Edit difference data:
'''

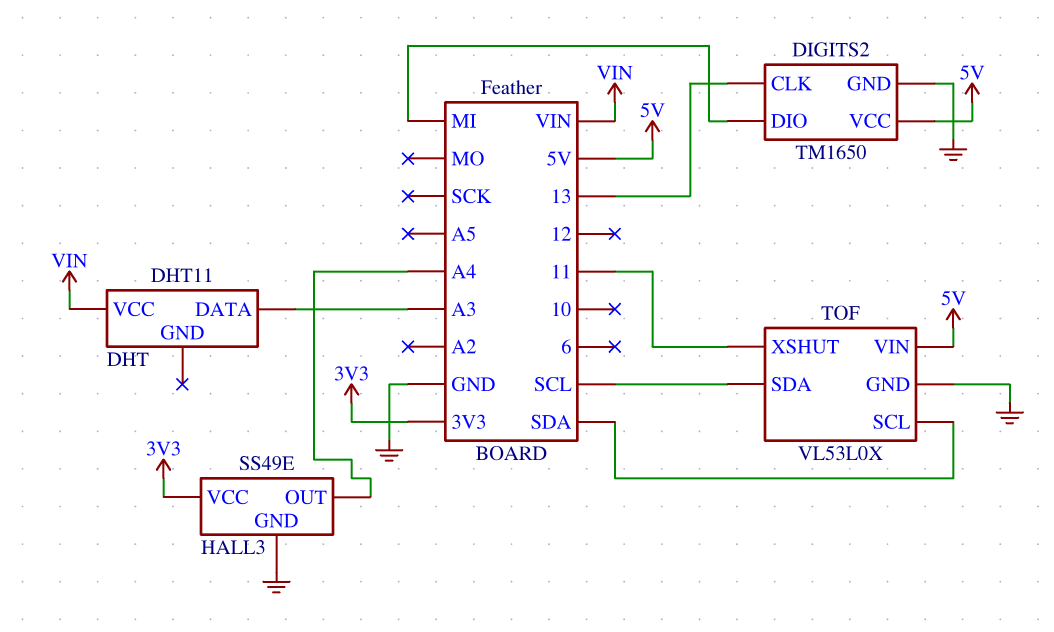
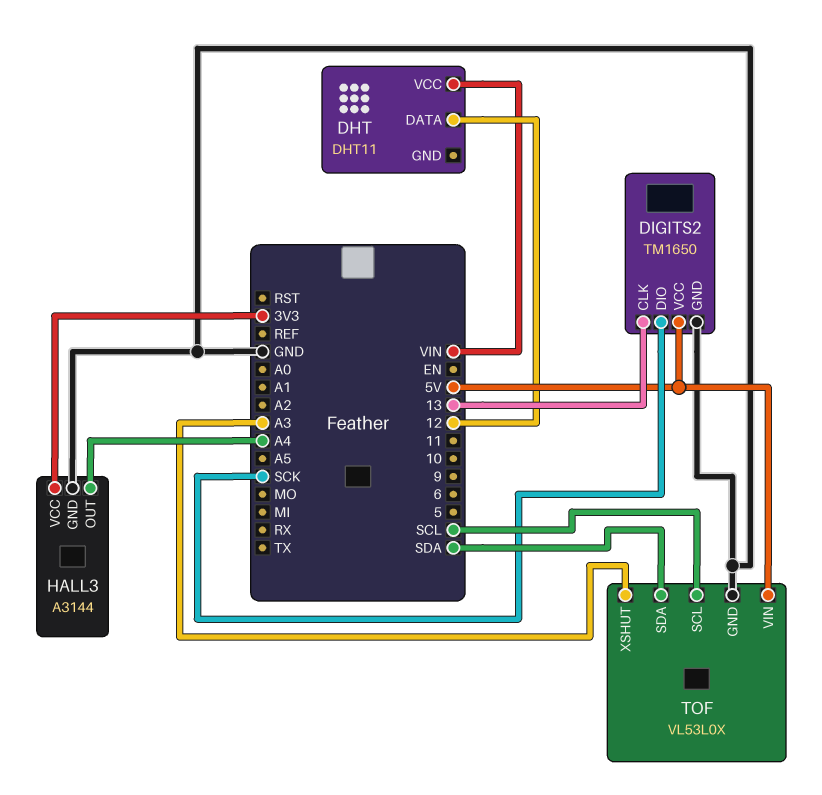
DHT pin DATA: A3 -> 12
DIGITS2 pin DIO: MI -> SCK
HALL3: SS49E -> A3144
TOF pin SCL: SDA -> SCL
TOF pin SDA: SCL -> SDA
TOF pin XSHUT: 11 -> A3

'''

**The task**
With the pictures omitted, repeat the full set of records above exactly.

**Exercise solution**
DHT pin DATA: A3 -> 12
DIGITS2 pin DIO: MI -> SCK
HALL3: SS49E -> A3144
TOF pin SCL: SDA -> SCL
TOF pin SDA: SCL -> SDA
TOF pin XSHUT: 11 -> A3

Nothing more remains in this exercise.